▸ PROBLEM STATEMENT
Reproduce verbatim every line from the one that includes "red cap: none" to the closing line of the entries; omit everything before it.

▸ TASK INPUT

---

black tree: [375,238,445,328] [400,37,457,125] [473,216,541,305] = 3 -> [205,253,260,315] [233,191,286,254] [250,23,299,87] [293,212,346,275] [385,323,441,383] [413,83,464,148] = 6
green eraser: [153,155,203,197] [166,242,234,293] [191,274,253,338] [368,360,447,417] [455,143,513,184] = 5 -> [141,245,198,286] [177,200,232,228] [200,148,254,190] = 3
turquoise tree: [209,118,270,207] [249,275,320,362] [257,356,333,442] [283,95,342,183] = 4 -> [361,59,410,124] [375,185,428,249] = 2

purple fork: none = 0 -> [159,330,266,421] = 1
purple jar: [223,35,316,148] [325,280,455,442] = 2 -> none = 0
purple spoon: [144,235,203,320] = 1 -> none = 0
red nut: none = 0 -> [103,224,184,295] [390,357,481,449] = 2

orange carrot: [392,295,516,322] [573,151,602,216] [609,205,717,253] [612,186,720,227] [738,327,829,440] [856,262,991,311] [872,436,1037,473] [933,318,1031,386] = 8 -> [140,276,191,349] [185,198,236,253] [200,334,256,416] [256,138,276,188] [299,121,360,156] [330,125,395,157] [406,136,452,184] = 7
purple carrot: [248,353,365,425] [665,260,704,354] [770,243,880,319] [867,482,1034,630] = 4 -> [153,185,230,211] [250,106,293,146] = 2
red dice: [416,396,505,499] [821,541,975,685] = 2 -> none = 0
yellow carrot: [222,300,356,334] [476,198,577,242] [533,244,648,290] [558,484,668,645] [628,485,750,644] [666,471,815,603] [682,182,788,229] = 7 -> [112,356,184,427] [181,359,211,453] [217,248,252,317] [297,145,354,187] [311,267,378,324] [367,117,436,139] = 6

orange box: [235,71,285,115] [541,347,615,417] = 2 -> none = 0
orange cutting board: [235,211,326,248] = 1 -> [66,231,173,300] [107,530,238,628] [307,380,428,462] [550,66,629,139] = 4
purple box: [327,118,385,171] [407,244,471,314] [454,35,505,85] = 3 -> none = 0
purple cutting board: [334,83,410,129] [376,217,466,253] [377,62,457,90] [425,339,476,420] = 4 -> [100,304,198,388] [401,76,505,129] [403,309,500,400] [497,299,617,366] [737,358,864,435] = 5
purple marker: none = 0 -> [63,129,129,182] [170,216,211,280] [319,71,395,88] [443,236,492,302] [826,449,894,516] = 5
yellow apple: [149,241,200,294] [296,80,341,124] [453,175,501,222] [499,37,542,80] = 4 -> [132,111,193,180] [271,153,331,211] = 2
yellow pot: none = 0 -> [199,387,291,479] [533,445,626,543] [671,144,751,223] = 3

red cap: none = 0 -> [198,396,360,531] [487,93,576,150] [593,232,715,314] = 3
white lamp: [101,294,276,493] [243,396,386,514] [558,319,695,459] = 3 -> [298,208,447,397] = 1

---

▸ EXERCISE SOLUTION
red cap: none = 0 -> [198,396,360,531] [487,93,576,150] [593,232,715,314] = 3
white lamp: [101,294,276,493] [243,396,386,514] [558,319,695,459] = 3 -> [298,208,447,397] = 1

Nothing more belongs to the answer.